» EXERCISE INSTRUCTIONS:
May I please have every record restated word for word, with the images left out?

= Beginning of Section =

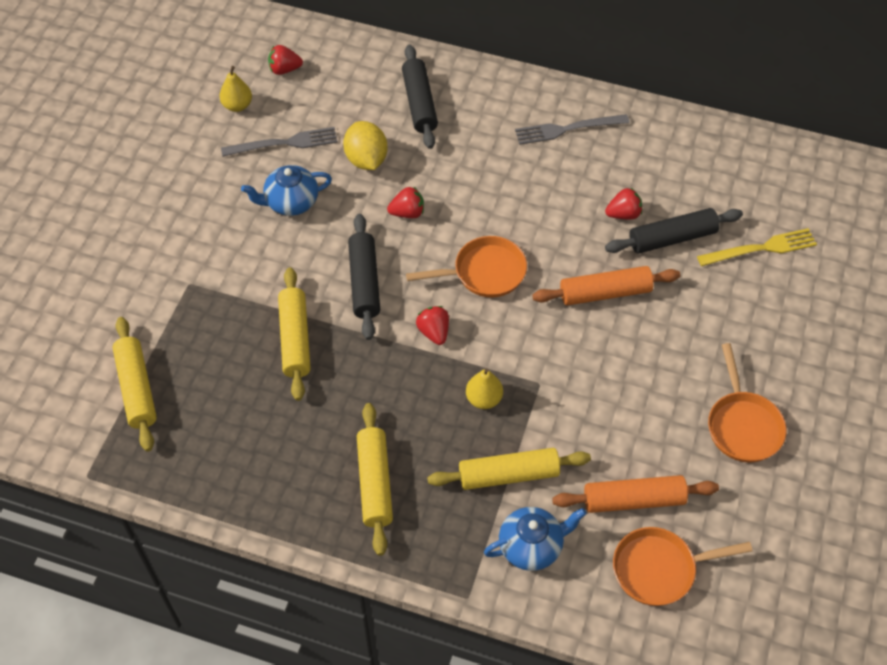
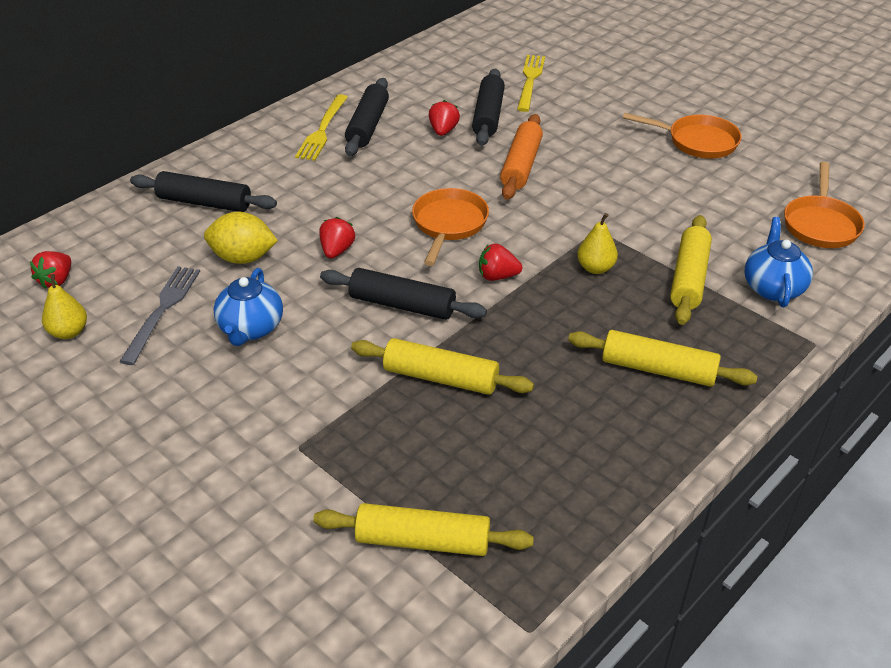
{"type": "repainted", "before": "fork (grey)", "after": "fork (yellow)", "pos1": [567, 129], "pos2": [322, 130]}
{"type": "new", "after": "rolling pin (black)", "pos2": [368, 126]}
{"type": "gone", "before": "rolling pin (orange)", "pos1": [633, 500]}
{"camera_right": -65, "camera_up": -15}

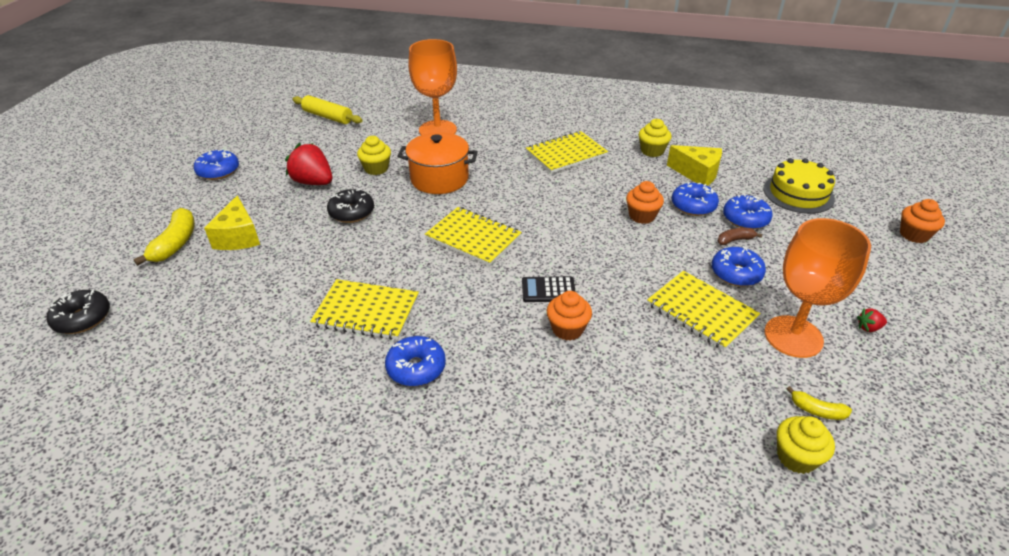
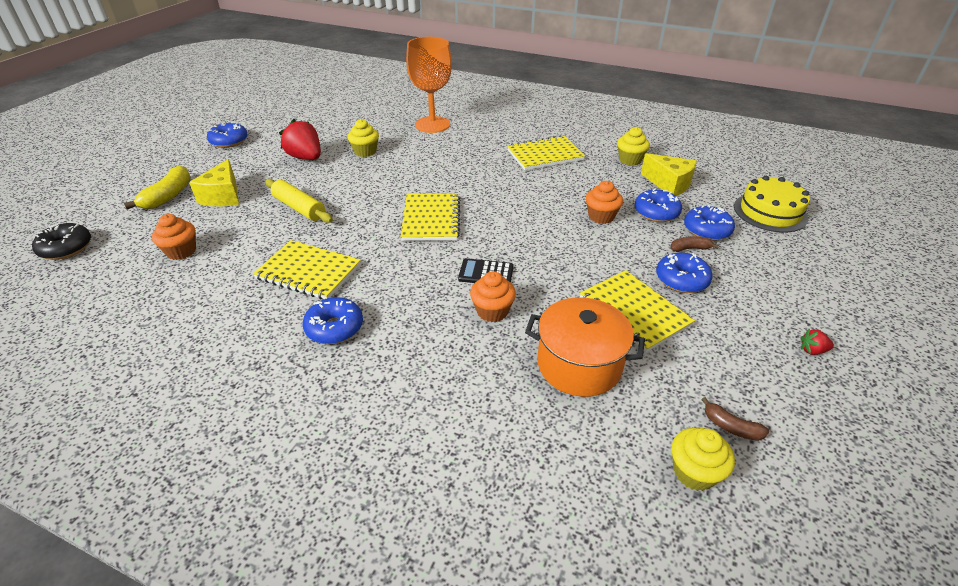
{"type": "shifted", "before": "cupcake (orange)", "pos1": [914, 235], "pos2": [181, 251]}
{"type": "shifted", "before": "rolling pin (yellow)", "pos1": [328, 117], "pos2": [299, 208]}
{"type": "rotated", "before": "notebook (yellow)", "pos1": [473, 238], "pos2": [431, 219], "turn": 45}
{"type": "shifted", "before": "pot (orange)", "pos1": [439, 179], "pos2": [579, 365]}
{"type": "repainted", "before": "banana (yellow)", "after": "banana (brown)", "pos1": [817, 410], "pos2": [731, 427]}
{"type": "gone", "before": "donut (black)", "pos1": [351, 212]}
{"type": "gone", "before": "goblet (orange)", "pos1": [793, 336]}
{"camera_right": 10, "camera_up": 0}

= End of Section =

» EXERCISE RESPONSE:
{"type": "repainted", "before": "fork (grey)", "after": "fork (yellow)", "pos1": [567, 129], "pos2": [322, 130]}
{"type": "new", "after": "rolling pin (black)", "pos2": [368, 126]}
{"type": "gone", "before": "rolling pin (orange)", "pos1": [633, 500]}
{"camera_right": -65, "camera_up": -15}

{"type": "shifted", "before": "cupcake (orange)", "pos1": [914, 235], "pos2": [181, 251]}
{"type": "shifted", "before": "rolling pin (yellow)", "pos1": [328, 117], "pos2": [299, 208]}
{"type": "rotated", "before": "notebook (yellow)", "pos1": [473, 238], "pos2": [431, 219], "turn": 45}
{"type": "shifted", "before": "pot (orange)", "pos1": [439, 179], "pos2": [579, 365]}
{"type": "repainted", "before": "banana (yellow)", "after": "banana (brown)", "pos1": [817, 410], "pos2": [731, 427]}
{"type": "gone", "before": "donut (black)", "pos1": [351, 212]}
{"type": "gone", "before": "goblet (orange)", "pos1": [793, 336]}
{"camera_right": 10, "camera_up": 0}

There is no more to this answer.